_Instructions to follow_:
Exactly reproduce each record listed below.

_Records supplied_:
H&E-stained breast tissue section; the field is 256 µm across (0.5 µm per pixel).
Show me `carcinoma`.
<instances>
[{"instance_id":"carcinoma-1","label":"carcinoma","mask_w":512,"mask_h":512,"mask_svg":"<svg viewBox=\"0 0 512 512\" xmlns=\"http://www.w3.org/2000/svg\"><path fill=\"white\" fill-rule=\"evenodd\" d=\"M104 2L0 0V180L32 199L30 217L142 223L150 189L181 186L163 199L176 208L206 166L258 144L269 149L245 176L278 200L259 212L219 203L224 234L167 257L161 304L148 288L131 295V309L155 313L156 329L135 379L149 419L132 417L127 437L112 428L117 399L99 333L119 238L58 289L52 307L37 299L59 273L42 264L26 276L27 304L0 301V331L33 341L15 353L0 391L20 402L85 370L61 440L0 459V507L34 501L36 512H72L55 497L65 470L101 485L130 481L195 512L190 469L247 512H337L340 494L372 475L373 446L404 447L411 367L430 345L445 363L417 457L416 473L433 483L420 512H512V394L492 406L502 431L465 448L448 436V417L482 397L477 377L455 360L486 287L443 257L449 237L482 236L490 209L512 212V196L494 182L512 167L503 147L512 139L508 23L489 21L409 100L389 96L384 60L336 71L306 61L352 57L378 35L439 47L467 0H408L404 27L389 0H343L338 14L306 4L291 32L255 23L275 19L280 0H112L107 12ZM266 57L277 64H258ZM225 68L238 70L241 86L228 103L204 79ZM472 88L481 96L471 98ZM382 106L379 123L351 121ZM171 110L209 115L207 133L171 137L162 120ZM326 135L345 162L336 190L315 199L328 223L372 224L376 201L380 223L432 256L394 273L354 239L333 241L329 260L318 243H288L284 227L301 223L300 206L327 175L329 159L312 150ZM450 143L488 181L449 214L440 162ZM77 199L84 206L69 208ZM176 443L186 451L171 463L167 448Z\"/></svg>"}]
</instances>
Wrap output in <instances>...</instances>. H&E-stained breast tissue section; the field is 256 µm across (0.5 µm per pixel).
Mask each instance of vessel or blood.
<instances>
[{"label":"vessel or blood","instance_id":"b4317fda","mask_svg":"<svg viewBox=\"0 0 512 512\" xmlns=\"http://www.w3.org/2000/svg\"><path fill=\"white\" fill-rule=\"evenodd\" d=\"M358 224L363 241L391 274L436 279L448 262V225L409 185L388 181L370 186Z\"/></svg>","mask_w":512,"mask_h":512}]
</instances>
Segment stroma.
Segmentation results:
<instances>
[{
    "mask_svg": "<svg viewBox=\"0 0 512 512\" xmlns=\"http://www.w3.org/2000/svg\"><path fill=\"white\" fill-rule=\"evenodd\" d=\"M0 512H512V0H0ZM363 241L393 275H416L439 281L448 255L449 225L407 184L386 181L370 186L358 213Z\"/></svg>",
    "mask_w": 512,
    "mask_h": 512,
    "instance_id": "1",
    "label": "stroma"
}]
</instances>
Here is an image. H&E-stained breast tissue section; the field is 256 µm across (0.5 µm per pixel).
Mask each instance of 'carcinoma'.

_The completed task_:
H&E-stained breast tissue section; the field is 256 µm across (0.5 µm per pixel).
Show me `carcinoma`.
<instances>
[{"instance_id":"carcinoma-1","label":"carcinoma","mask_w":512,"mask_h":512,"mask_svg":"<svg viewBox=\"0 0 512 512\" xmlns=\"http://www.w3.org/2000/svg\"><path fill=\"white\" fill-rule=\"evenodd\" d=\"M104 2L0 0V180L32 199L30 217L142 223L150 189L181 186L163 199L176 208L206 166L258 144L269 149L245 176L278 200L259 212L219 203L224 234L167 257L161 304L148 288L131 295V309L155 313L156 329L135 379L149 419L132 417L127 437L112 428L117 399L99 333L119 238L58 289L52 307L37 299L59 273L42 264L26 276L27 304L0 301V331L33 341L15 353L0 391L20 402L85 370L61 440L0 459V507L34 501L36 512H72L55 497L65 470L101 485L130 481L195 512L190 469L247 512H337L340 494L372 475L373 446L404 447L411 367L430 345L445 363L417 457L416 473L433 483L420 512H512V394L492 406L502 431L465 448L448 436V417L482 397L477 377L455 360L486 287L443 257L449 237L482 236L490 209L512 212V196L494 182L512 167L503 147L512 139L508 23L489 21L409 100L389 96L384 60L336 71L306 61L352 57L378 35L439 47L467 0H408L404 27L389 0H343L338 14L306 4L291 32L255 23L275 19L280 0H112L107 12ZM266 57L277 64H258ZM225 68L238 70L241 86L228 103L204 79ZM472 88L481 96L471 98ZM382 106L379 123L351 121ZM171 110L209 115L207 133L171 137L162 120ZM326 135L345 162L336 190L315 199L328 223L372 224L376 201L380 223L432 256L394 273L354 239L333 241L329 260L318 243H288L284 227L301 223L300 206L327 175L329 159L312 150ZM450 143L488 181L449 214L440 162ZM77 199L84 206L69 208ZM176 443L186 451L171 463L167 448Z\"/></svg>"}]
</instances>
Wrap output in <instances>...</instances>. H&E-stained breast tissue section; the field is 256 µm across (0.5 µm per pixel).
Mask each instance of vessel or blood.
<instances>
[{"label":"vessel or blood","instance_id":"b4317fda","mask_svg":"<svg viewBox=\"0 0 512 512\" xmlns=\"http://www.w3.org/2000/svg\"><path fill=\"white\" fill-rule=\"evenodd\" d=\"M358 224L363 241L391 274L436 279L448 262V225L409 185L388 181L370 186Z\"/></svg>","mask_w":512,"mask_h":512}]
</instances>
Segment stroma.
Segmentation results:
<instances>
[{
    "mask_svg": "<svg viewBox=\"0 0 512 512\" xmlns=\"http://www.w3.org/2000/svg\"><path fill=\"white\" fill-rule=\"evenodd\" d=\"M0 512H512V0H0ZM363 241L393 275H416L439 281L448 255L449 225L407 184L386 181L370 186L358 213Z\"/></svg>",
    "mask_w": 512,
    "mask_h": 512,
    "instance_id": "1",
    "label": "stroma"
}]
</instances>
Here is an image. H&E-stained breast tissue section; the field is 256 µm across (0.5 µm per pixel).
Mask each instance of 'carcinoma'.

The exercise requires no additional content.